Source records:

************

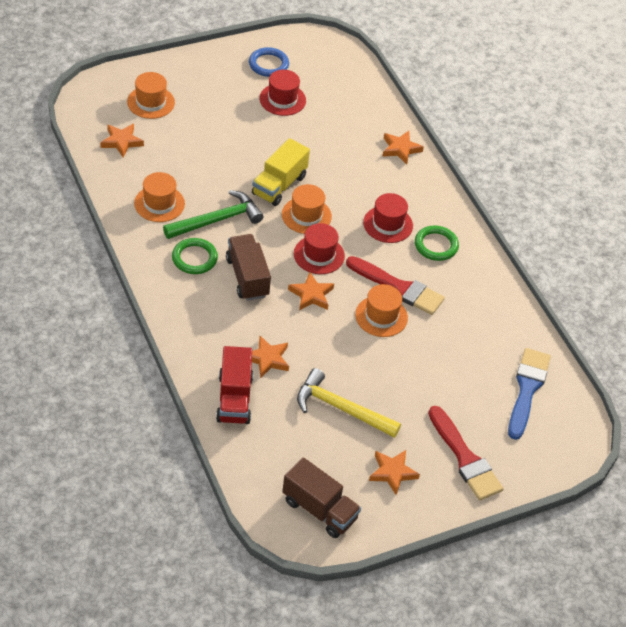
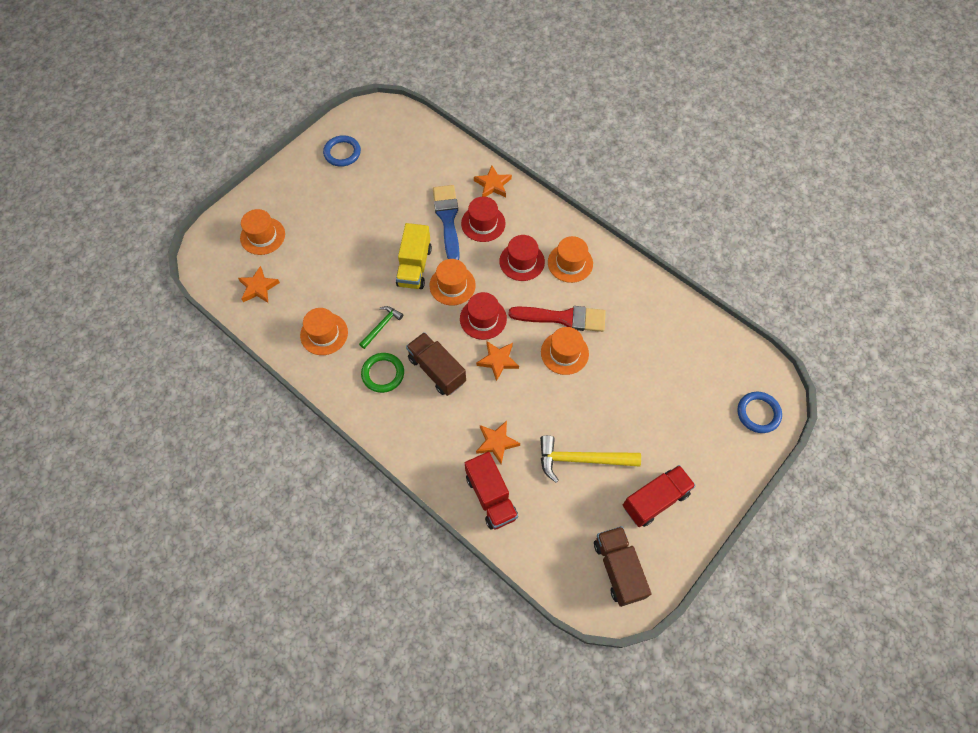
camera: 20 degrees left, 15 degrees up
(217, 220) = (381, 326): green hammer -> green hammer, size x0.57
(282, 99) = (372, 181): red hat -> red hat (483, 223)
(319, 510) = (618, 569): brown truck -> brown truck turned 120 degrees counterclockwise
(392, 472) = (655, 500): orange star -> red truck
(436, 245) = (570, 263): green ring -> orange hat
(465, 458) = (702, 455): red brush -> none
(527, 389) = (713, 363): blue brush -> blue brush (447, 219)
(546, 450) = (758, 413): none -> blue ring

************

[DESCRIPTION OF THE TASK] Beginning with the line that contains "(436, 245) = (570, 263): green", return every line through the end of the data above, exactly as written.

[SOLUTION TO THIS EXERCISE]
(436, 245) = (570, 263): green ring -> orange hat
(465, 458) = (702, 455): red brush -> none
(527, 389) = (713, 363): blue brush -> blue brush (447, 219)
(546, 450) = (758, 413): none -> blue ring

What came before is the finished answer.